(Itemized modification records)
═══
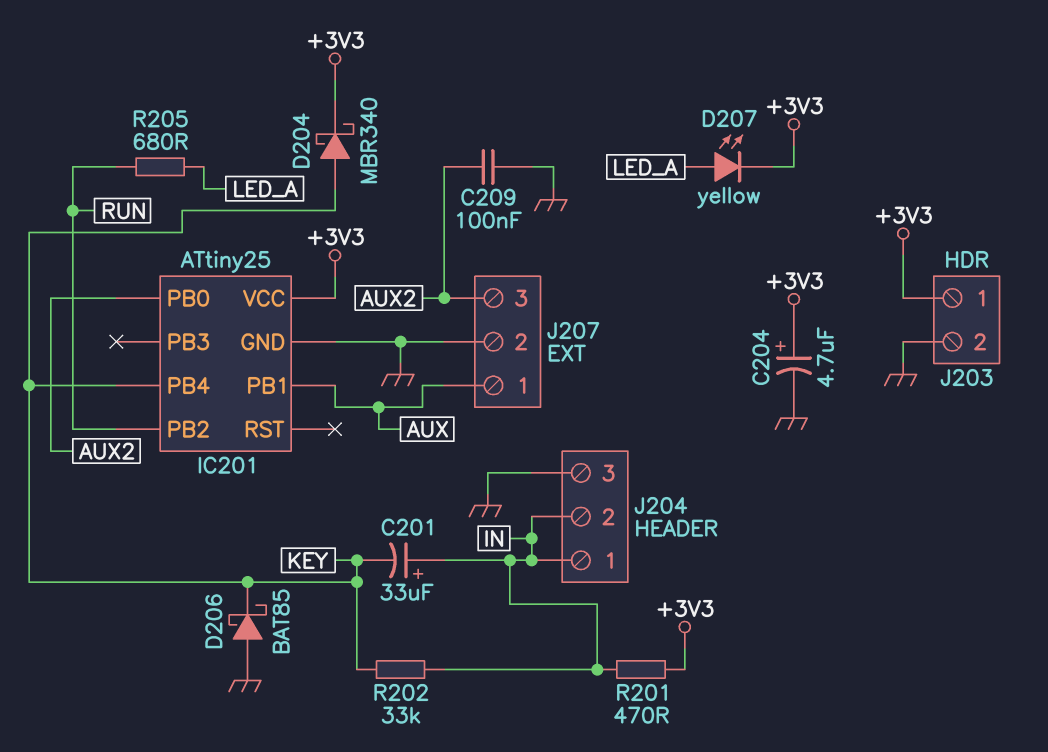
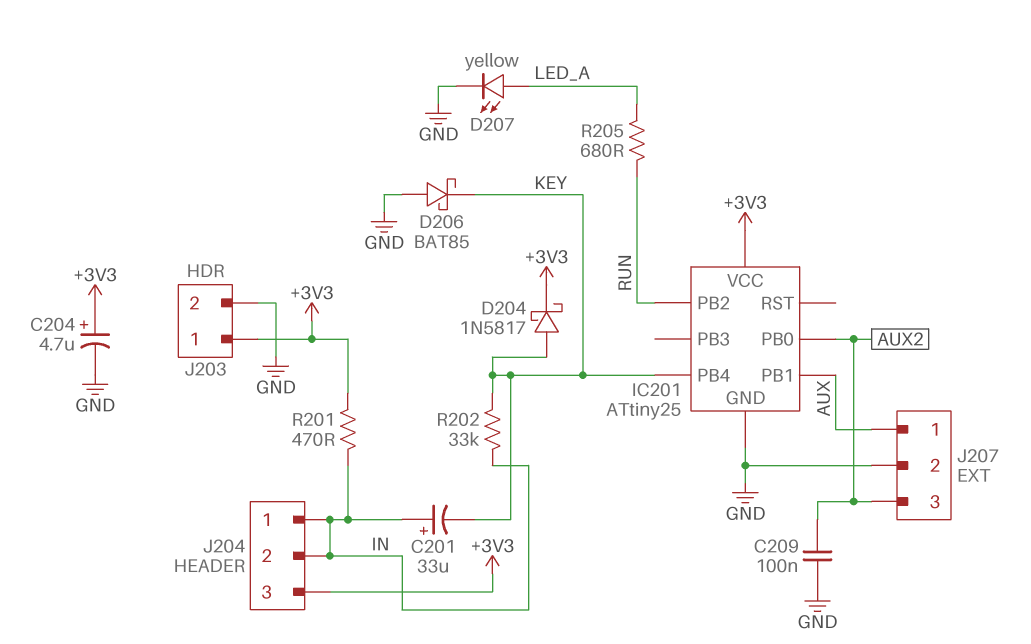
D204: schottky MBR340 (A KEY, K +3V3) -> schottky 1N5817 (A KEY, K +3V3)
D207: LED yellow (A LED_A, K +3V3) -> LED yellow (A LED_A, K GND)
J204 pin 3: GND -> +3V3

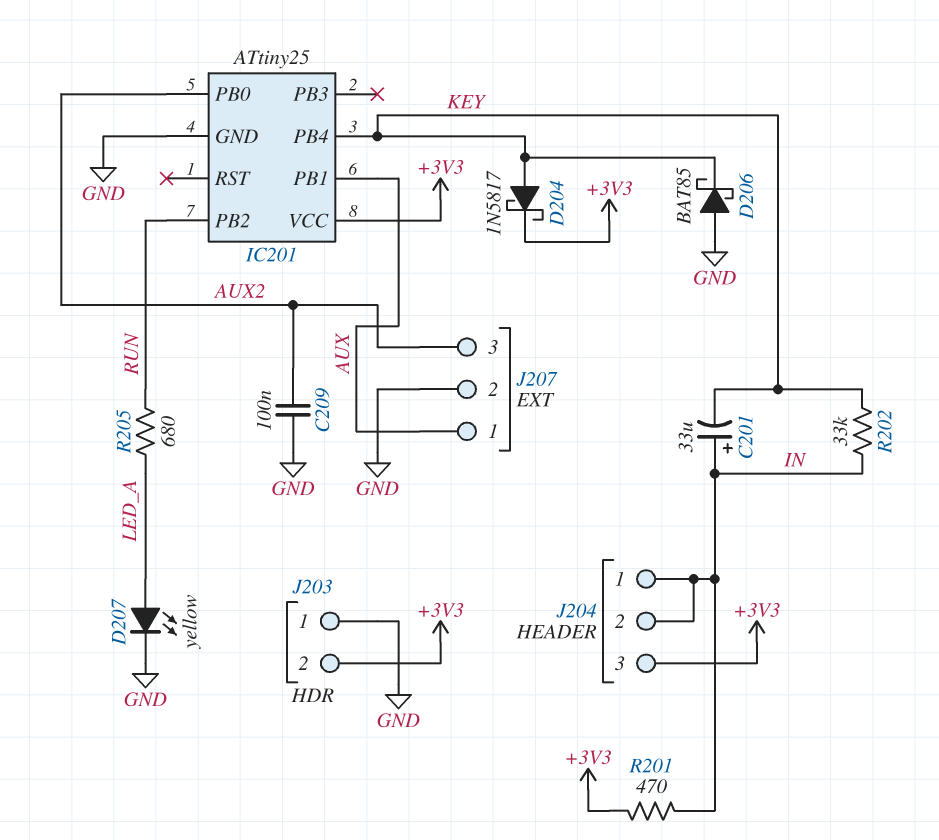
C204: 4.7uF (plus +3V3, minus GND) -> none
J203 pin 1: +3V3 -> GND
J203 pin 2: GND -> +3V3

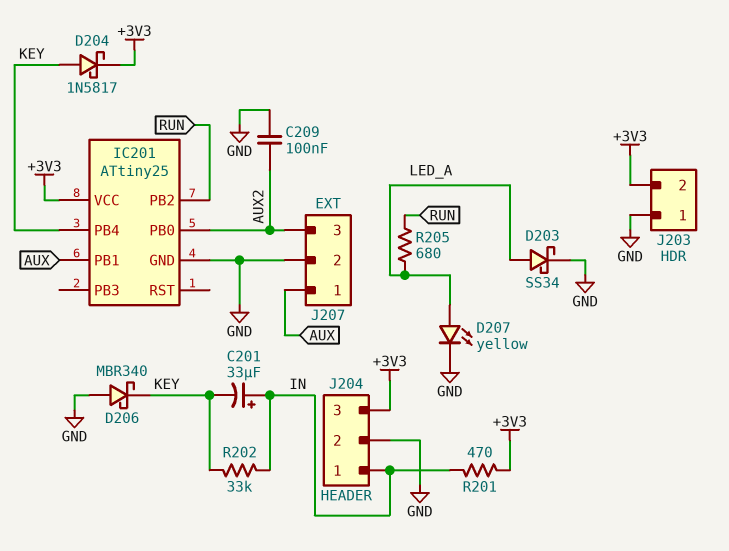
D203: none -> schottky SS34 (A LED_A, K GND)
D206: schottky BAT85 (A GND, K KEY) -> schottky MBR340 (A GND, K KEY)
J204 pin 2: IN -> GND

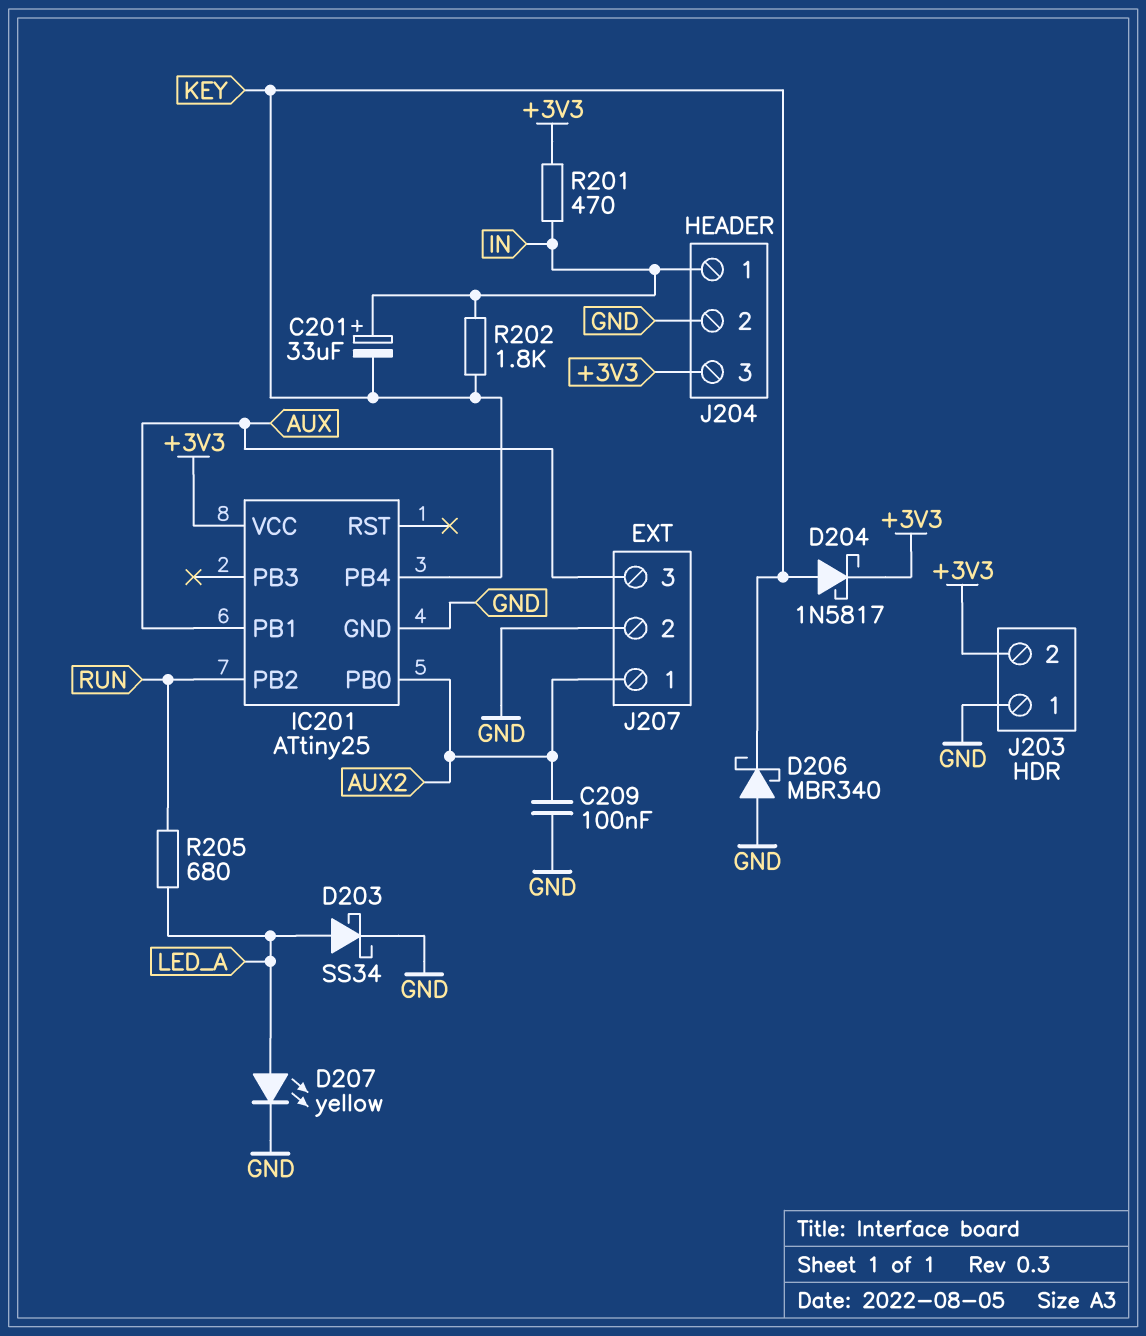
J207 pin 1: AUX -> AUX2
J207 pin 3: AUX2 -> AUX
R202: 33k (IN, KEY) -> 1.8k (IN, KEY)

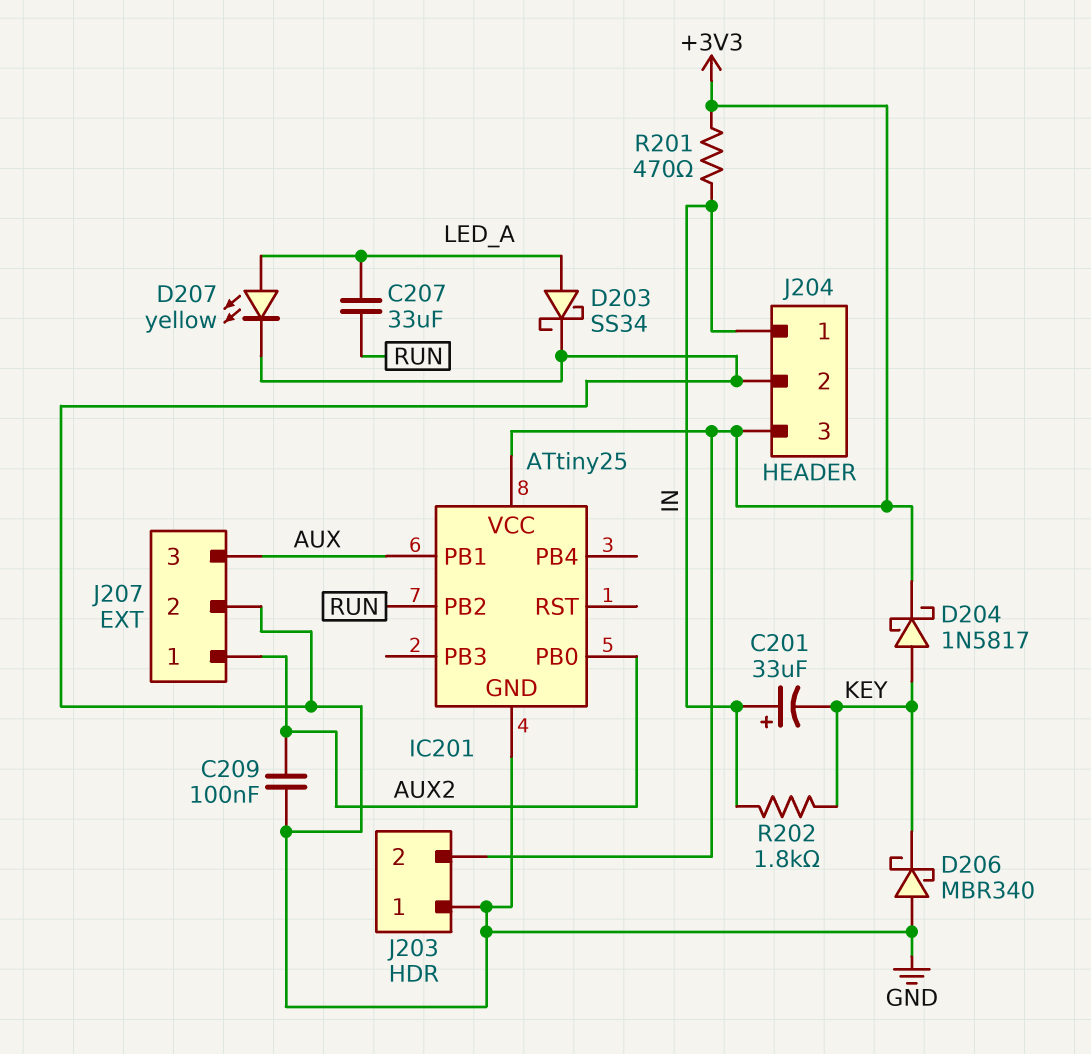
C207: none -> 33uF (LED_A, RUN)
IC201 pin PB4: KEY -> none
R205: 680 (LED_A, RUN) -> none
═══
TASK DESCRIPTION: Set down word for word the lines above from the one with "J204 pin 3: GND -> +3V3" up to and including the one with "IC201 pin PB4: KEY -> none". Omit every picture.

RESULT FOR THIS EXERCISE:
J204 pin 3: GND -> +3V3

C204: 4.7uF (plus +3V3, minus GND) -> none
J203 pin 1: +3V3 -> GND
J203 pin 2: GND -> +3V3

D203: none -> schottky SS34 (A LED_A, K GND)
D206: schottky BAT85 (A GND, K KEY) -> schottky MBR340 (A GND, K KEY)
J204 pin 2: IN -> GND

J207 pin 1: AUX -> AUX2
J207 pin 3: AUX2 -> AUX
R202: 33k (IN, KEY) -> 1.8k (IN, KEY)

C207: none -> 33uF (LED_A, RUN)
IC201 pin PB4: KEY -> none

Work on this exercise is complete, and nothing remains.